• PROBLEM DESCRIPTION: Each line containing the word "diode" must be copied from the material below.

>>>

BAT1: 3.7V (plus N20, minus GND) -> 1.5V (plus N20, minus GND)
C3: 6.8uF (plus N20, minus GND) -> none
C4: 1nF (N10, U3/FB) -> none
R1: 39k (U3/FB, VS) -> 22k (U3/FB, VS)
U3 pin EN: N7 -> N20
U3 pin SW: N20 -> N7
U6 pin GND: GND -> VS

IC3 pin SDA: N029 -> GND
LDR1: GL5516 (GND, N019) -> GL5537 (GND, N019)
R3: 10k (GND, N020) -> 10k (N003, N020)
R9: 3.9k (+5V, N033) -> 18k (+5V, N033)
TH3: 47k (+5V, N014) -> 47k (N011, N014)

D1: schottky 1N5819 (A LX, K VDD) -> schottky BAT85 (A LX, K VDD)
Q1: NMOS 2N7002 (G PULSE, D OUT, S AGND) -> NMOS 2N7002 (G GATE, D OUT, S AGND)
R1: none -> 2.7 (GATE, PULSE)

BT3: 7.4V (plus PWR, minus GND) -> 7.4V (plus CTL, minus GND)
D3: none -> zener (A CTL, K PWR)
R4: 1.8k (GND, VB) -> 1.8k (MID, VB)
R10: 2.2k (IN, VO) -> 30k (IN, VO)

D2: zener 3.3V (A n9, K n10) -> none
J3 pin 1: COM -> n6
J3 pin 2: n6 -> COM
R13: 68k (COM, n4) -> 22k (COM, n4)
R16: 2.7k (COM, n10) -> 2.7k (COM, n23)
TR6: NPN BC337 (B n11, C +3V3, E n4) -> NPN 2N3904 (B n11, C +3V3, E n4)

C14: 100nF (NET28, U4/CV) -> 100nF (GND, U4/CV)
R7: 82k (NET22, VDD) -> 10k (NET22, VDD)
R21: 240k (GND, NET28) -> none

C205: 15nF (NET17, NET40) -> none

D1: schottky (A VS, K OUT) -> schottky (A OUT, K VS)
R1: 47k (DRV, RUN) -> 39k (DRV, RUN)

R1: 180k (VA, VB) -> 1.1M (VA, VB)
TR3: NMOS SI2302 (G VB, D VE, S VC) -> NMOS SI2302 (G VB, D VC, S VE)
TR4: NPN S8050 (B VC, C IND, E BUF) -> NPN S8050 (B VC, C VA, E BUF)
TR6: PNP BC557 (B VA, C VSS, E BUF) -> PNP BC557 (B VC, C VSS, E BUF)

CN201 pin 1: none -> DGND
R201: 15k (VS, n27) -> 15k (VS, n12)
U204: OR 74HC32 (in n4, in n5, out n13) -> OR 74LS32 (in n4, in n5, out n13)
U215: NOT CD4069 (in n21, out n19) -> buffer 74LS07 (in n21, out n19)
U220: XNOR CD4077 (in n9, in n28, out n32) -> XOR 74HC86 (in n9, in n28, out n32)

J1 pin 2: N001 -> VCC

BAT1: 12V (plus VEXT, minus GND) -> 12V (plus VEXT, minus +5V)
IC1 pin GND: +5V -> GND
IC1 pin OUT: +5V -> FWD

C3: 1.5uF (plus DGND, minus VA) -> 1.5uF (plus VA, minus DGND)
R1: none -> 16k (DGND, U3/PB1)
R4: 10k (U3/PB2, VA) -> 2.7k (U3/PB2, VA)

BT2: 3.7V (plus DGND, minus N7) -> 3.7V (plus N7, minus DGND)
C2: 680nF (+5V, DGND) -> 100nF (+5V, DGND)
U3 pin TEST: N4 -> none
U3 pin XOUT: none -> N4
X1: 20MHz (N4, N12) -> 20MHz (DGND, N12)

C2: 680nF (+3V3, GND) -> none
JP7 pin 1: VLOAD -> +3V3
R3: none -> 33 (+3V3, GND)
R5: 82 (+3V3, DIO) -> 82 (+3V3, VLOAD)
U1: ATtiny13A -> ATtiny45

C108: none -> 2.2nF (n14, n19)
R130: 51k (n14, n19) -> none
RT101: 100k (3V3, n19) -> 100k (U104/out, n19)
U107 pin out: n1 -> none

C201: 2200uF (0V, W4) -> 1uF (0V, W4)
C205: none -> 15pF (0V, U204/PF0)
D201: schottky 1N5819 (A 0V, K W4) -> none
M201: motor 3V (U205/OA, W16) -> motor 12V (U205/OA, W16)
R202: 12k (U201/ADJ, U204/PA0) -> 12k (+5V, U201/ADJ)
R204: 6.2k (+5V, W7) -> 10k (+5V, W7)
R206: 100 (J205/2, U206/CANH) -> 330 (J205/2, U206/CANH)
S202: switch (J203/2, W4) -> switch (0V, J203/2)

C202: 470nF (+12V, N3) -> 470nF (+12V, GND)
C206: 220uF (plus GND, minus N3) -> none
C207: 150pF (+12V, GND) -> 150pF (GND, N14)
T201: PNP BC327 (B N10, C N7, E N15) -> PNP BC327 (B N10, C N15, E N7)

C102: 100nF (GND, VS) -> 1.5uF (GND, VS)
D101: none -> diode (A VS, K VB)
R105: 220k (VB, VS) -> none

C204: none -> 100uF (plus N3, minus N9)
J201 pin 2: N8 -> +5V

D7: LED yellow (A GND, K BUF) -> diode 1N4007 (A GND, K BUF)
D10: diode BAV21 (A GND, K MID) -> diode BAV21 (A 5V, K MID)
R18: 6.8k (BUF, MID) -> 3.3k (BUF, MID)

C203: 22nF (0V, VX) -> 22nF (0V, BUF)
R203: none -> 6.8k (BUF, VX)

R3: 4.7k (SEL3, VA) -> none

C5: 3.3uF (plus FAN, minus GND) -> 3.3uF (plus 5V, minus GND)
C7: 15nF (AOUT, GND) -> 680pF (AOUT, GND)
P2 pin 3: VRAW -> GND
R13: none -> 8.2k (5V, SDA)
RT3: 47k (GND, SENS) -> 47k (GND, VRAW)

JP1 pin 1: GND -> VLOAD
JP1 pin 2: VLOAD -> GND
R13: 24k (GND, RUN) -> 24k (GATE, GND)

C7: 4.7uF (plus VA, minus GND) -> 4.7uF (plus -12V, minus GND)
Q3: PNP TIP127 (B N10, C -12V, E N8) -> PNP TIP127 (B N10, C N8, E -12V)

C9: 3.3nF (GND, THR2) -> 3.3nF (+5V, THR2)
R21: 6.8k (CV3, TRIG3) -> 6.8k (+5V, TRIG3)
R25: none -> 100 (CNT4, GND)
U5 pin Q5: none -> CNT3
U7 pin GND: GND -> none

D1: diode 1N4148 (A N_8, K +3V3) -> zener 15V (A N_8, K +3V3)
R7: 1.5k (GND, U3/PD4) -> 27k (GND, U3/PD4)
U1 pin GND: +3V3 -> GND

<<<

• ANSWER BOX:
D101: none -> diode (A VS, K VB)
D7: LED yellow (A GND, K BUF) -> diode 1N4007 (A GND, K BUF)
D10: diode BAV21 (A GND, K MID) -> diode BAV21 (A 5V, K MID)
D1: diode 1N4148 (A N_8, K +3V3) -> zener 15V (A N_8, K +3V3)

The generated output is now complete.